Dataset excerpts:
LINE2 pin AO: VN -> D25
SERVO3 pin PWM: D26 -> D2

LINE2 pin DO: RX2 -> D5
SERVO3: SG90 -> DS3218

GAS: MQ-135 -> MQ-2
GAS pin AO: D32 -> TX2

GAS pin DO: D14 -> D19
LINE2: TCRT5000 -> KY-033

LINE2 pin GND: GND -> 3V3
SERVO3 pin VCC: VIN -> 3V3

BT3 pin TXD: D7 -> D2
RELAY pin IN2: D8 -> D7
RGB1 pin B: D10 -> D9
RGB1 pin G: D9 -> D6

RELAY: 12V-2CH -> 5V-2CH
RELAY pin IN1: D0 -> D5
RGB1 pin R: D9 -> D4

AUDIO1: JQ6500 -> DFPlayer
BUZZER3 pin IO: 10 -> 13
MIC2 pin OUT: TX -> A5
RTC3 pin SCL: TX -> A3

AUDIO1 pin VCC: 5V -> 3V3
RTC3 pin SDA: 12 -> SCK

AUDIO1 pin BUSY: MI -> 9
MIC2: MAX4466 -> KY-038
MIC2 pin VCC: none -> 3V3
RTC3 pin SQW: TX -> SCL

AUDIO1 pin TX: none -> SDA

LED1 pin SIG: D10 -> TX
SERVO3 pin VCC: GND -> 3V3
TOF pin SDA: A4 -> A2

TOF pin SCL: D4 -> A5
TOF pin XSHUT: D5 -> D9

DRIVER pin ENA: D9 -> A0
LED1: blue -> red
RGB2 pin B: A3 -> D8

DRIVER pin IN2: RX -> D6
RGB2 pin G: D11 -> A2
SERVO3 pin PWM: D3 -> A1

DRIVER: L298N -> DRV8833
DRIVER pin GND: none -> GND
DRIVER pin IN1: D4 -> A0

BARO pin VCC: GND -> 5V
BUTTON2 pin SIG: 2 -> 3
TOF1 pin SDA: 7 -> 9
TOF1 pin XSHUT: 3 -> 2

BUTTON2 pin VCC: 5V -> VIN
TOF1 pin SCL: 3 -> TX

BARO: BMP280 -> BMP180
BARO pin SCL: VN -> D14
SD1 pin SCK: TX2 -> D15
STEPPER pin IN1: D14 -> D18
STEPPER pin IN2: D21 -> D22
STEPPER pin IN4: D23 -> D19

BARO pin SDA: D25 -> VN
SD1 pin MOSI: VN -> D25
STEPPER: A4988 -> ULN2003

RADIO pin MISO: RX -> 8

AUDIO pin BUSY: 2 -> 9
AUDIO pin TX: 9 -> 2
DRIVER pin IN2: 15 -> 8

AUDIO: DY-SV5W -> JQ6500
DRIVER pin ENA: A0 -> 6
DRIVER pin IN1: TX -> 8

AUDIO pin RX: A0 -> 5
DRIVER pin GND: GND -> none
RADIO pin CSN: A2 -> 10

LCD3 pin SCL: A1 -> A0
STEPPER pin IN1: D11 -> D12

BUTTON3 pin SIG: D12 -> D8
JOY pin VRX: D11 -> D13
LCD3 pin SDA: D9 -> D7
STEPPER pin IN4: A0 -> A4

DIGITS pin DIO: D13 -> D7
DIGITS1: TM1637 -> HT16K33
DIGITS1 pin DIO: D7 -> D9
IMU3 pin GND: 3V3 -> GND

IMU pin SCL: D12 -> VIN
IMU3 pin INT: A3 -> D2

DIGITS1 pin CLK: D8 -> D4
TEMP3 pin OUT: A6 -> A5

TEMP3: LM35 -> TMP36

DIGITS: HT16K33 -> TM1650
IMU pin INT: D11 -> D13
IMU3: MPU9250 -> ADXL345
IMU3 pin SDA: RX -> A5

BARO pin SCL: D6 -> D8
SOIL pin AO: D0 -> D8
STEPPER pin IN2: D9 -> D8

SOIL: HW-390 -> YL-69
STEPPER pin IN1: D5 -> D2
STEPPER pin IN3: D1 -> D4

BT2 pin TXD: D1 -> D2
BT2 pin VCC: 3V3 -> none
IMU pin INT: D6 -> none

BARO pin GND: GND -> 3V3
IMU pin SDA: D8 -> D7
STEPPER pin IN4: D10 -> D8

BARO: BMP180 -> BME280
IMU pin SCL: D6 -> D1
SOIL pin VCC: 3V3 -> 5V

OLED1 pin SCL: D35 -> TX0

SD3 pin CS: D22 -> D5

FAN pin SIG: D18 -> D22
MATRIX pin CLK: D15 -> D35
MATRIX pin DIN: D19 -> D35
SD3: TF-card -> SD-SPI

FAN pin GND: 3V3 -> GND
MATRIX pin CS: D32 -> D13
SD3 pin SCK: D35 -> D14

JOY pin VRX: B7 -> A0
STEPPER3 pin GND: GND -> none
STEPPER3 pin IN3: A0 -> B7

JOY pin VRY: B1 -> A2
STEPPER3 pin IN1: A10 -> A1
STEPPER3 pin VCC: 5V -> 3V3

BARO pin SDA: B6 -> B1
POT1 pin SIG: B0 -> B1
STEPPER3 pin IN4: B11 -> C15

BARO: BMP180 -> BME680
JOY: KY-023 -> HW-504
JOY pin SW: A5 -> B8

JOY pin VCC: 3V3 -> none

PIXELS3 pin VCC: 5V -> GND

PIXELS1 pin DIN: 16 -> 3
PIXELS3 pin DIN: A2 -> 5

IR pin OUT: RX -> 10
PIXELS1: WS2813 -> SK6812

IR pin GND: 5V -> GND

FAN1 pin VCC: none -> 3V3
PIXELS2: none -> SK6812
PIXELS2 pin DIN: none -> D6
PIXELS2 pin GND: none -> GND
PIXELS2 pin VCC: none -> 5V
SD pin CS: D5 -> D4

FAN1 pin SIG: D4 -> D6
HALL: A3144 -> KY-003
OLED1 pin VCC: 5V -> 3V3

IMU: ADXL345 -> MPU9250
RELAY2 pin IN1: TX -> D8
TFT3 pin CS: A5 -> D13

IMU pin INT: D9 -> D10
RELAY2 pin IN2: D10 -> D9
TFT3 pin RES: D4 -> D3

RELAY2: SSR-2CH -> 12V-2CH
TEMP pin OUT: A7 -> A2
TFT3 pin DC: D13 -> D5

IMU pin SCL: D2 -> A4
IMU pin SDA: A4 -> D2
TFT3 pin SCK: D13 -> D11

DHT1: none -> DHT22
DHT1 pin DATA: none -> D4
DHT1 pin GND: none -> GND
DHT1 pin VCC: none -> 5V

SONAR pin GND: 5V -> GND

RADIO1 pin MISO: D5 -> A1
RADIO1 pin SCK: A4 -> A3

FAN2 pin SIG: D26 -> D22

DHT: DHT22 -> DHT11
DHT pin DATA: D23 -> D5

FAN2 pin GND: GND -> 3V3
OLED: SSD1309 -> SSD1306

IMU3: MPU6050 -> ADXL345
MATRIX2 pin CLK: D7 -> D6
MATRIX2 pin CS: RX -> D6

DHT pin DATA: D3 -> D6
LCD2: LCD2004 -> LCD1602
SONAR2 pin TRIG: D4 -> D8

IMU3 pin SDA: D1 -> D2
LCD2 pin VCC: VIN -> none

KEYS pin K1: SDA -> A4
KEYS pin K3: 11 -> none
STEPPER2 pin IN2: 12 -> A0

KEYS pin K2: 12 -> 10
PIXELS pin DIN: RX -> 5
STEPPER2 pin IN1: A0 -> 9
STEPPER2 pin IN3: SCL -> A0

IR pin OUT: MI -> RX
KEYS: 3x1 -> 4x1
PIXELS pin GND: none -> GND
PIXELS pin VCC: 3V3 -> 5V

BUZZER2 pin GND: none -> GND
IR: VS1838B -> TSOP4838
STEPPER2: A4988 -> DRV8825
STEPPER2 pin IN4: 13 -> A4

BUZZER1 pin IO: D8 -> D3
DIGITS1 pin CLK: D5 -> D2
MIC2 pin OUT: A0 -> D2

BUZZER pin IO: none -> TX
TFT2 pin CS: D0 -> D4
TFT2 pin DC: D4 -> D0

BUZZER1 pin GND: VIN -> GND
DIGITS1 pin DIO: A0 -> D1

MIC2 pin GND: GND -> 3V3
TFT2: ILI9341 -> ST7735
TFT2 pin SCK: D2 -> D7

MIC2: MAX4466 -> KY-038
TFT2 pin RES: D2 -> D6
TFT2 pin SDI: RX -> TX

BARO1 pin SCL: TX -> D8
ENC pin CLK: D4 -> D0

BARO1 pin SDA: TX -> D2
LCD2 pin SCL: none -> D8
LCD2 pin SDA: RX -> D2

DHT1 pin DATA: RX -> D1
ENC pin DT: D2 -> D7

Required action:
Word for word, reproduce the listing from its first line through the line that has "TOF1 pin XSHUT: 3 -> 2" in it, and go no further.

Solution:
LINE2 pin AO: VN -> D25
SERVO3 pin PWM: D26 -> D2

LINE2 pin DO: RX2 -> D5
SERVO3: SG90 -> DS3218

GAS: MQ-135 -> MQ-2
GAS pin AO: D32 -> TX2

GAS pin DO: D14 -> D19
LINE2: TCRT5000 -> KY-033

LINE2 pin GND: GND -> 3V3
SERVO3 pin VCC: VIN -> 3V3

BT3 pin TXD: D7 -> D2
RELAY pin IN2: D8 -> D7
RGB1 pin B: D10 -> D9
RGB1 pin G: D9 -> D6

RELAY: 12V-2CH -> 5V-2CH
RELAY pin IN1: D0 -> D5
RGB1 pin R: D9 -> D4

AUDIO1: JQ6500 -> DFPlayer
BUZZER3 pin IO: 10 -> 13
MIC2 pin OUT: TX -> A5
RTC3 pin SCL: TX -> A3

AUDIO1 pin VCC: 5V -> 3V3
RTC3 pin SDA: 12 -> SCK

AUDIO1 pin BUSY: MI -> 9
MIC2: MAX4466 -> KY-038
MIC2 pin VCC: none -> 3V3
RTC3 pin SQW: TX -> SCL

AUDIO1 pin TX: none -> SDA

LED1 pin SIG: D10 -> TX
SERVO3 pin VCC: GND -> 3V3
TOF pin SDA: A4 -> A2

TOF pin SCL: D4 -> A5
TOF pin XSHUT: D5 -> D9

DRIVER pin ENA: D9 -> A0
LED1: blue -> red
RGB2 pin B: A3 -> D8

DRIVER pin IN2: RX -> D6
RGB2 pin G: D11 -> A2
SERVO3 pin PWM: D3 -> A1

DRIVER: L298N -> DRV8833
DRIVER pin GND: none -> GND
DRIVER pin IN1: D4 -> A0

BARO pin VCC: GND -> 5V
BUTTON2 pin SIG: 2 -> 3
TOF1 pin SDA: 7 -> 9
TOF1 pin XSHUT: 3 -> 2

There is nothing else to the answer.